START

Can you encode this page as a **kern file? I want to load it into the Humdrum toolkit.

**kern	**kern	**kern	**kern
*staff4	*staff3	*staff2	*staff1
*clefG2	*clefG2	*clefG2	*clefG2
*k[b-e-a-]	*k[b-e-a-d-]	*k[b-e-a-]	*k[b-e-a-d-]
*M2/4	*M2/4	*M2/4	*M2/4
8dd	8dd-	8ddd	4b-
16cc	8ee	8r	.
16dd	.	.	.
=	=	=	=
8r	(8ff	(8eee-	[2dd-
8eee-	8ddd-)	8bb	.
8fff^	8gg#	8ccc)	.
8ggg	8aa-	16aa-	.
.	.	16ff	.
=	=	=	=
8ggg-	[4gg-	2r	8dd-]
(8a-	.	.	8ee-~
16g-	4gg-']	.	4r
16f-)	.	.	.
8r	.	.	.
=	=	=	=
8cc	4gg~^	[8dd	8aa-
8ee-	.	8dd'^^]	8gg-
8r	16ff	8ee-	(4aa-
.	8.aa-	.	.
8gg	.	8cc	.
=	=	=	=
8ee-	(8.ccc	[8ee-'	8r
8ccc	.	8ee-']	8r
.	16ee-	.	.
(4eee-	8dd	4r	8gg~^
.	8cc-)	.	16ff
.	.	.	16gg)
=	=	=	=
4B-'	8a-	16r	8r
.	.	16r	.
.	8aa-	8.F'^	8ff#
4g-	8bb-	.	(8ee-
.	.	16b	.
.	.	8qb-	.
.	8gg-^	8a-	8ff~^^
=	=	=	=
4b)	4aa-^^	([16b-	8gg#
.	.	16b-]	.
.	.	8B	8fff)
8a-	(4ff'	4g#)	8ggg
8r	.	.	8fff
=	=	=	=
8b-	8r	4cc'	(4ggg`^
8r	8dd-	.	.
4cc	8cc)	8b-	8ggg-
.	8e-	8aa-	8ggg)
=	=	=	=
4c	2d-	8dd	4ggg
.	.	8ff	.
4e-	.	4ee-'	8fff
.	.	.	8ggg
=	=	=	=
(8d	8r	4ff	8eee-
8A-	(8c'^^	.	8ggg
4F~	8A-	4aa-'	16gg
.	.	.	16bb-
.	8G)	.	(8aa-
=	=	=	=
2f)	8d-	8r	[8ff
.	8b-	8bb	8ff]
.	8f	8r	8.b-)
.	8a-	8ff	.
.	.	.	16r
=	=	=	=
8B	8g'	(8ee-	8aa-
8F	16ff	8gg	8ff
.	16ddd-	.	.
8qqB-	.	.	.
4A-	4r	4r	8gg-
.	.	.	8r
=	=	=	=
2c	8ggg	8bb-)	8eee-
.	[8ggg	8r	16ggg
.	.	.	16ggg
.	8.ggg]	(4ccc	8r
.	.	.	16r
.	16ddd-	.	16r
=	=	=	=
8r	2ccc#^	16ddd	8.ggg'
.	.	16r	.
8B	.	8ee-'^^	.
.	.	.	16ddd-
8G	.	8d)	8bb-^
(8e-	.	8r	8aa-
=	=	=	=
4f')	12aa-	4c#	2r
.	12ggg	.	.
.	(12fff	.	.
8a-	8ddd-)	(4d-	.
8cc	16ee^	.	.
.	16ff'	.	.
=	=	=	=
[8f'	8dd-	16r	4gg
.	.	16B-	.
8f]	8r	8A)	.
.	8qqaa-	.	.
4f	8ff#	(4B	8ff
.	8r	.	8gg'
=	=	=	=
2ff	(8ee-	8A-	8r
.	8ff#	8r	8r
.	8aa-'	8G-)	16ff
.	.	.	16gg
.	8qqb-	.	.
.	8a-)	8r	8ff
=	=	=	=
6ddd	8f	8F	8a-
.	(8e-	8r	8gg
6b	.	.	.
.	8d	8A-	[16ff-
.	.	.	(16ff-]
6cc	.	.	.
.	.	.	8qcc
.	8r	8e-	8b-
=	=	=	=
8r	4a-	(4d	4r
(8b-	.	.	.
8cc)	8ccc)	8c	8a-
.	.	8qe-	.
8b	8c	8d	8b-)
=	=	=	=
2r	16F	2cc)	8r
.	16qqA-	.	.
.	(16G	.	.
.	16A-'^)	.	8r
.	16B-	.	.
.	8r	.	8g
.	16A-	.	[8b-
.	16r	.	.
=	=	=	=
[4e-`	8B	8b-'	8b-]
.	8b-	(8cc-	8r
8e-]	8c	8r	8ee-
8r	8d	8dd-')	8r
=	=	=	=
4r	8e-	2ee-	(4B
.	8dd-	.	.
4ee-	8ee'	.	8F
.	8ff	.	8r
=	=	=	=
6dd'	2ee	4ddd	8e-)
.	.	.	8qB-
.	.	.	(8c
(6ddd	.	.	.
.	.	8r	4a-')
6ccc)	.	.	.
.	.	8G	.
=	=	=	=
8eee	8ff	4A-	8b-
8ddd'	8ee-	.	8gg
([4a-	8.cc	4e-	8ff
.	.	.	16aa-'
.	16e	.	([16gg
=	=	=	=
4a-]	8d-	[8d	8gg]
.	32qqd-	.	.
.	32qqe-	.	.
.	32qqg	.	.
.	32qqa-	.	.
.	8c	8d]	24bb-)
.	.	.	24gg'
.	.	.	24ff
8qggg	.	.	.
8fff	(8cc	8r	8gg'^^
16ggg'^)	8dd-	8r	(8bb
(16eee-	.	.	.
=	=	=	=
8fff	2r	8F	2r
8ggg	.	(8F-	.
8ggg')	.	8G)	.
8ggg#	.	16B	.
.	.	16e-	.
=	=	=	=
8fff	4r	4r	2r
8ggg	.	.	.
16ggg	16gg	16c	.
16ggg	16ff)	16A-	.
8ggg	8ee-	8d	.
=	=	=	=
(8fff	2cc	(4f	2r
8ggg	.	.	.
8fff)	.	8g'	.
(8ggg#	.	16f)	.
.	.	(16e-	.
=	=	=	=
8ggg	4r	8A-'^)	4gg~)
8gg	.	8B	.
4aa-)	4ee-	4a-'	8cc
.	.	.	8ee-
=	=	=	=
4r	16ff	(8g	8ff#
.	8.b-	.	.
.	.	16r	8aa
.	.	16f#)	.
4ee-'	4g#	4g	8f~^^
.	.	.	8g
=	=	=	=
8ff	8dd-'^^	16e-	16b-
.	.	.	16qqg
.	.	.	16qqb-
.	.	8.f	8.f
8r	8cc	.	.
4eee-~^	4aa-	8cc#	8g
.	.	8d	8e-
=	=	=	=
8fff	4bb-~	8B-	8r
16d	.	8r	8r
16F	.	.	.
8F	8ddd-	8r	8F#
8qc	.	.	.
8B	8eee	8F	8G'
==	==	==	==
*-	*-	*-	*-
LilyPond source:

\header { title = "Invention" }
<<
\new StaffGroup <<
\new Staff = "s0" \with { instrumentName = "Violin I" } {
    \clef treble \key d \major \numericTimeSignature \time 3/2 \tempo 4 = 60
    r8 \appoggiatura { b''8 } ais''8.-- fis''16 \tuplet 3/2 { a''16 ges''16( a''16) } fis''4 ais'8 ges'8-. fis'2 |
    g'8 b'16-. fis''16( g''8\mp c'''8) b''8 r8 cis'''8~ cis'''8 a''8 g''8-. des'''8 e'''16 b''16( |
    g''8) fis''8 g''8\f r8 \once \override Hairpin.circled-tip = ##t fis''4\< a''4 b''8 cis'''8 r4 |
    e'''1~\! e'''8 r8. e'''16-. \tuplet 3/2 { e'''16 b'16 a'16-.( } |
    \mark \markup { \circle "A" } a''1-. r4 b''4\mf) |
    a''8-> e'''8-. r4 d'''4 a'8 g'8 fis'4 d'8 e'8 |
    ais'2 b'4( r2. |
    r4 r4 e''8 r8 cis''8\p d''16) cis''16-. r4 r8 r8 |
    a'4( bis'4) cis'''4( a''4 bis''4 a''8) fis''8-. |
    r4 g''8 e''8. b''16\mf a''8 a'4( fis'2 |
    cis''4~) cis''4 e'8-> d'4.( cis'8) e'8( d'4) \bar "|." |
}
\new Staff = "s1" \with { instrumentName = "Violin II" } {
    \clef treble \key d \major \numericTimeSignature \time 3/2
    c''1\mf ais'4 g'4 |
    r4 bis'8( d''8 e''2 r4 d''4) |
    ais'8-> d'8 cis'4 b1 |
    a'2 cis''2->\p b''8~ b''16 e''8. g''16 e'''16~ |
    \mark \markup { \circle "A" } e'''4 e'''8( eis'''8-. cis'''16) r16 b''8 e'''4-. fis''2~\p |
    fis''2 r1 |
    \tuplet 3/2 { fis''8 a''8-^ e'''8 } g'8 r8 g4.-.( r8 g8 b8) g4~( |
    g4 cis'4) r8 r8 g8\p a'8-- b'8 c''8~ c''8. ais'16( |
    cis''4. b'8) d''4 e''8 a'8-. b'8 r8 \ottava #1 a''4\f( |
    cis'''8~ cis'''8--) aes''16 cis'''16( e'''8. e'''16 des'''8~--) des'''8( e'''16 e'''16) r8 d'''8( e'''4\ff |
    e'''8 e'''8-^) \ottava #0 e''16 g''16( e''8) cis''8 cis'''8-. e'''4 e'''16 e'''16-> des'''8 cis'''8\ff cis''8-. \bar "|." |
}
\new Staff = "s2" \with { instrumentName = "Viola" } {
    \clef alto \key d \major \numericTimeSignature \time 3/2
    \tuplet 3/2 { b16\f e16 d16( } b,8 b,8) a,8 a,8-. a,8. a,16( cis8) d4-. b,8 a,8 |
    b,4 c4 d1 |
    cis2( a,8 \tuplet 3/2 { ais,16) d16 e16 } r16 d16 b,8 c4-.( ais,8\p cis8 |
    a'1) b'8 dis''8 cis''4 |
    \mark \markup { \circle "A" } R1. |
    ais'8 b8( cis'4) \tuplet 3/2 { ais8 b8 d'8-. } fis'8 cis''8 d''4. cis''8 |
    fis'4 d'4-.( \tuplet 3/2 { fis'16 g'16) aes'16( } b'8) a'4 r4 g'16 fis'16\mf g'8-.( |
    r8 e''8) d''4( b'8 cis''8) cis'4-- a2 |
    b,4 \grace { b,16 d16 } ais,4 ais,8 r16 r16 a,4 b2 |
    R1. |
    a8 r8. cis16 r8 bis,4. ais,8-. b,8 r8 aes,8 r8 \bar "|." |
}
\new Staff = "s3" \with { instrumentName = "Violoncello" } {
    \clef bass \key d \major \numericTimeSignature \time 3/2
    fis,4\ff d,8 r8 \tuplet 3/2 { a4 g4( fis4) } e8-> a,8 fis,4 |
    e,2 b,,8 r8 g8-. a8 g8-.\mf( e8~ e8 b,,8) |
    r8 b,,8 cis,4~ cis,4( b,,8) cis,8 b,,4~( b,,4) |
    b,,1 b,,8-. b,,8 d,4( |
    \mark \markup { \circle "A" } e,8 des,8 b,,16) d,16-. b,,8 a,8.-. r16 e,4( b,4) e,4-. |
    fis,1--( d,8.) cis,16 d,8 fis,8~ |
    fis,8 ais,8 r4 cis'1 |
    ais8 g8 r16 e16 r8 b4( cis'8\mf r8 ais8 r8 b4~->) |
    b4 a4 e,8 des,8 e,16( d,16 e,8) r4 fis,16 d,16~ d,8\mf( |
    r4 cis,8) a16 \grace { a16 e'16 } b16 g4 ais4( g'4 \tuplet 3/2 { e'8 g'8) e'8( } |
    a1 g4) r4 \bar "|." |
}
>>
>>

END

Given instruction: Pick out each line in the entries above that contains the string "major" and copy those lines. Case matters.

Complete output:
    \clef treble \key d \major \numericTimeSignature \time 3/2 \tempo 4 = 60
    \clef treble \key d \major \numericTimeSignature \time 3/2
    \clef alto \key d \major \numericTimeSignature \time 3/2
    \clef bass \key d \major \numericTimeSignature \time 3/2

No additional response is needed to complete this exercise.